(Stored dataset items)
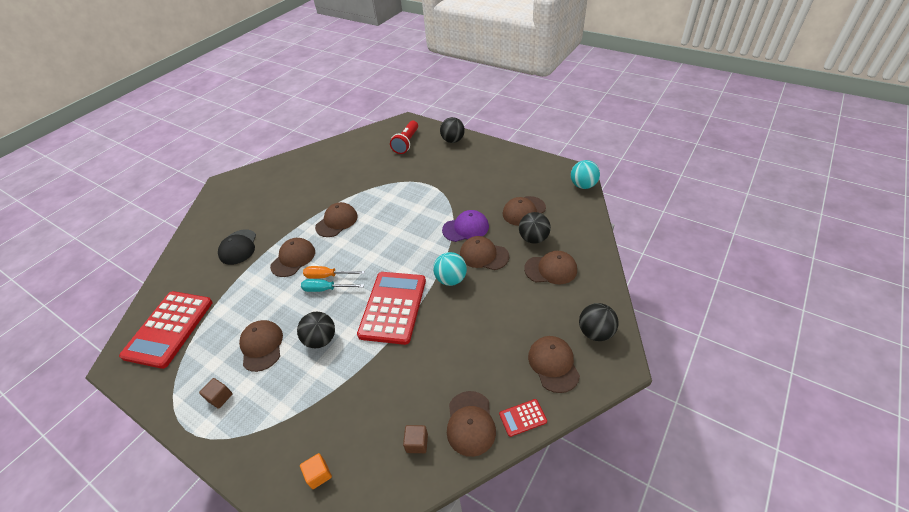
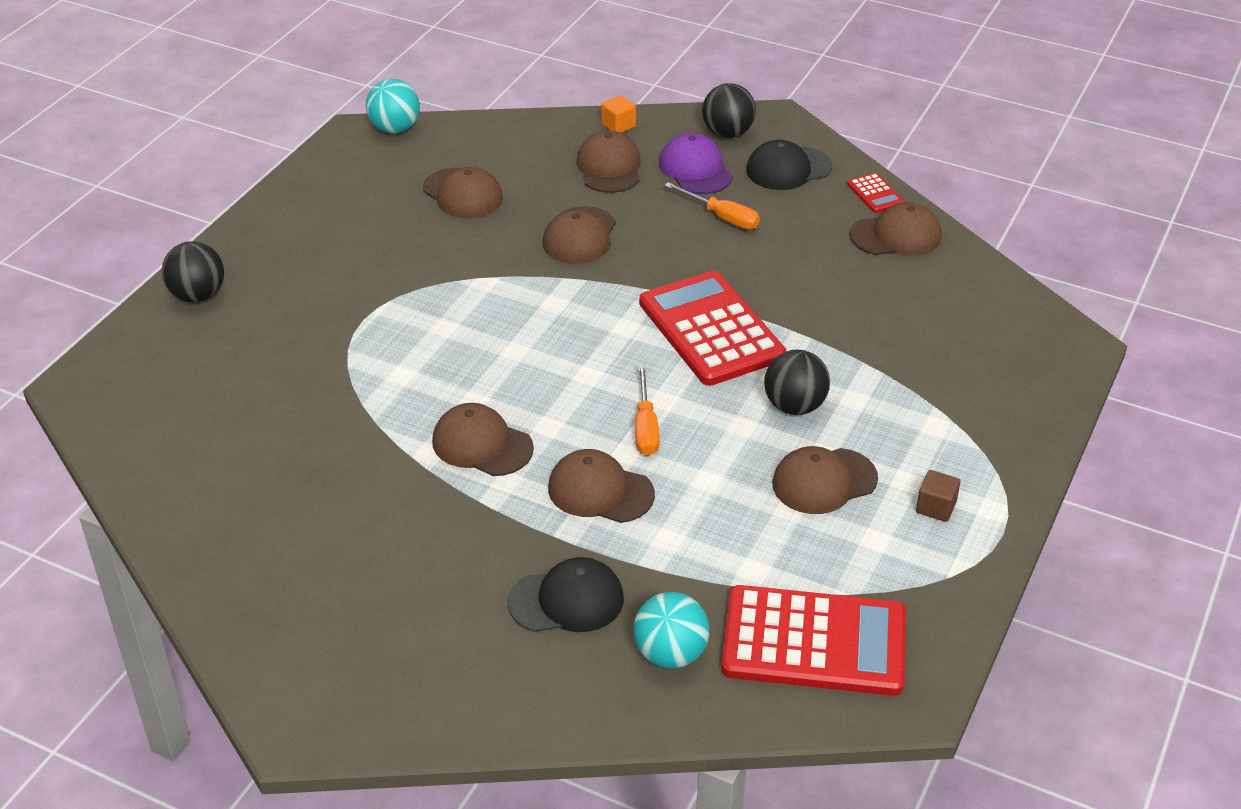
camera: 100 degrees left, 5 degrees down
orange cube [300,453,332,489] -> orange cube moved to [601,95,636,133]
turquoise screwdriver [301,279,364,292] -> none
red calculator [357,272,426,345] -> red calculator turned 60 degrees clockwise [639,271,786,386]
red flashlight [390,121,418,154] -> none
brown cube [403,425,428,453] -> none
turquoise ball [433,252,467,286] -> turquoise ball moved to [633,592,709,668]
purple cap [442,210,489,242] -> purple cap moved to [659,133,733,194]
black ball [519,212,551,244] -> none
brown cap [528,336,580,393] -> black cap [746,140,832,190]
none -> orange screwdriver [664,182,760,230]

### WORK REQUEST
Please keep the pictures out and reproduce the records above exactly.

### EXERCISE SOLUTION
camera: 100 degrees left, 5 degrees down
orange cube [300,453,332,489] -> orange cube moved to [601,95,636,133]
turquoise screwdriver [301,279,364,292] -> none
red calculator [357,272,426,345] -> red calculator turned 60 degrees clockwise [639,271,786,386]
red flashlight [390,121,418,154] -> none
brown cube [403,425,428,453] -> none
turquoise ball [433,252,467,286] -> turquoise ball moved to [633,592,709,668]
purple cap [442,210,489,242] -> purple cap moved to [659,133,733,194]
black ball [519,212,551,244] -> none
brown cap [528,336,580,393] -> black cap [746,140,832,190]
none -> orange screwdriver [664,182,760,230]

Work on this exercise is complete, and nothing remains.